§ Prompt
Only one stretch of the data below is wanted: the lines from the one with "camera: 35 degrees left, 5 degrees down" through the one with "(449, 226) = (423, 192): blue", repeated exactly.

§ Dataset excerpts
[Start of section]

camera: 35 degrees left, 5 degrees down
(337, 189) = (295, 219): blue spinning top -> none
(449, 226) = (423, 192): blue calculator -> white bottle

[End of section]
[Start of section]

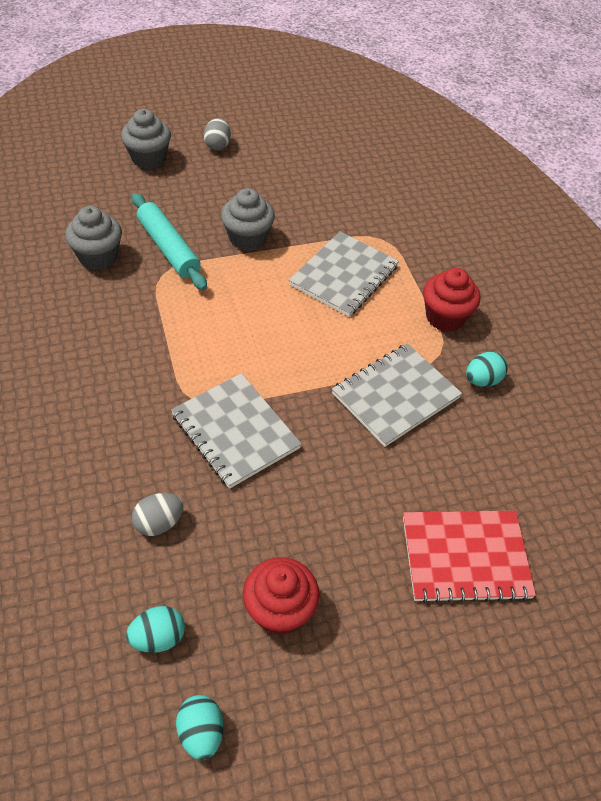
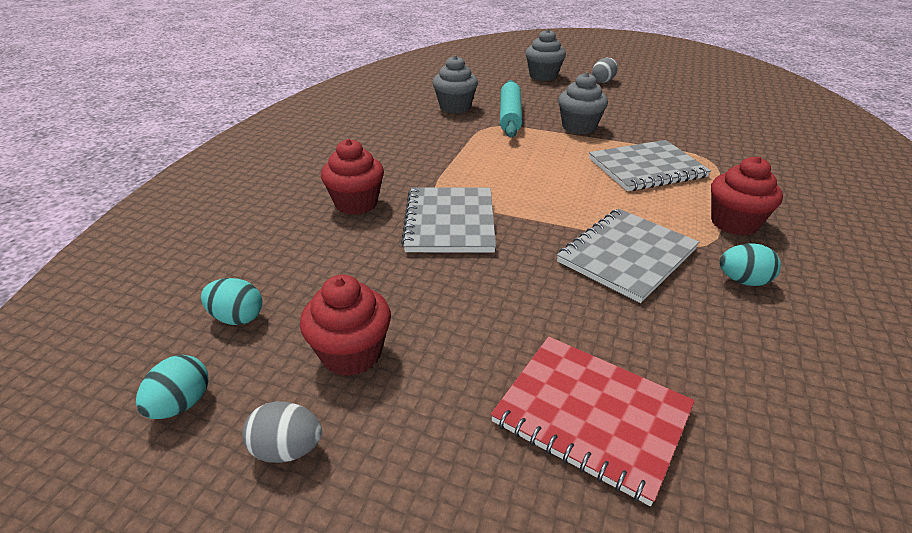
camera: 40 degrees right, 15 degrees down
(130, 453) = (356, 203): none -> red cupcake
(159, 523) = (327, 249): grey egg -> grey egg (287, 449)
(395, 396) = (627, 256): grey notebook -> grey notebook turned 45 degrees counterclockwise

[End of section]

§ Solution for this problem
camera: 35 degrees left, 5 degrees down
(337, 189) = (295, 219): blue spinning top -> none
(449, 226) = (423, 192): blue calculator -> white bottle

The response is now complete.